▶ [Given information]:

-.-.-

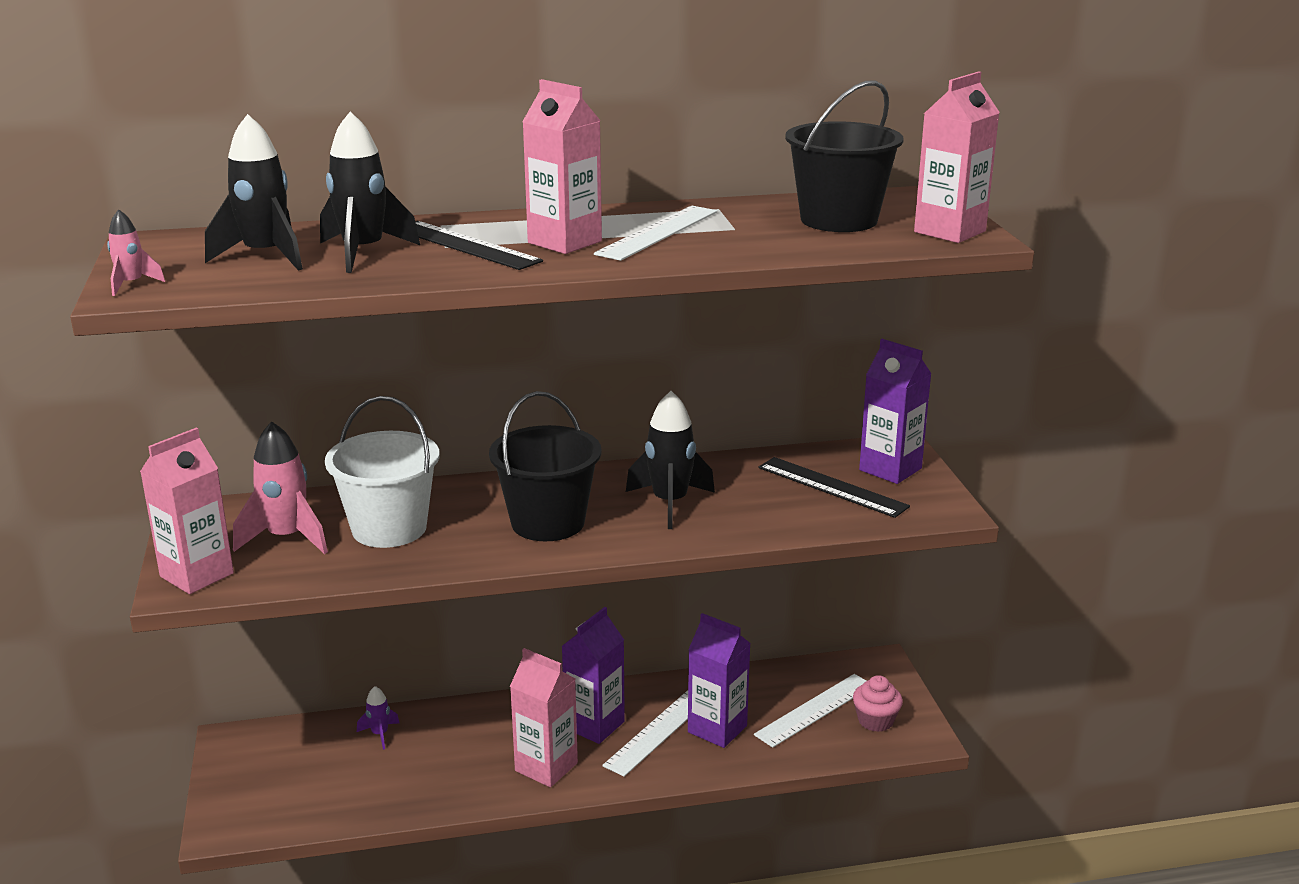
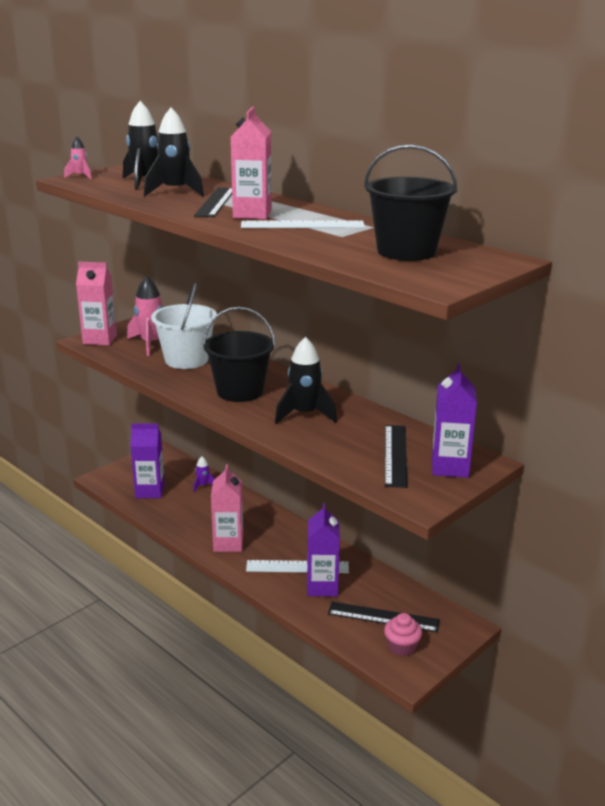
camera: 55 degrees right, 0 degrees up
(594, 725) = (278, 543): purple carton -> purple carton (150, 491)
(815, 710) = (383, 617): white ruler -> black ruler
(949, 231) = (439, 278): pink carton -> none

-.-.-

▶ [Problem to work on]:
Where does "carton" appear in the listing? Show every line that has it.

▶ [Response to the task]:
(594, 725) = (278, 543): purple carton -> purple carton (150, 491)
(949, 231) = (439, 278): pink carton -> none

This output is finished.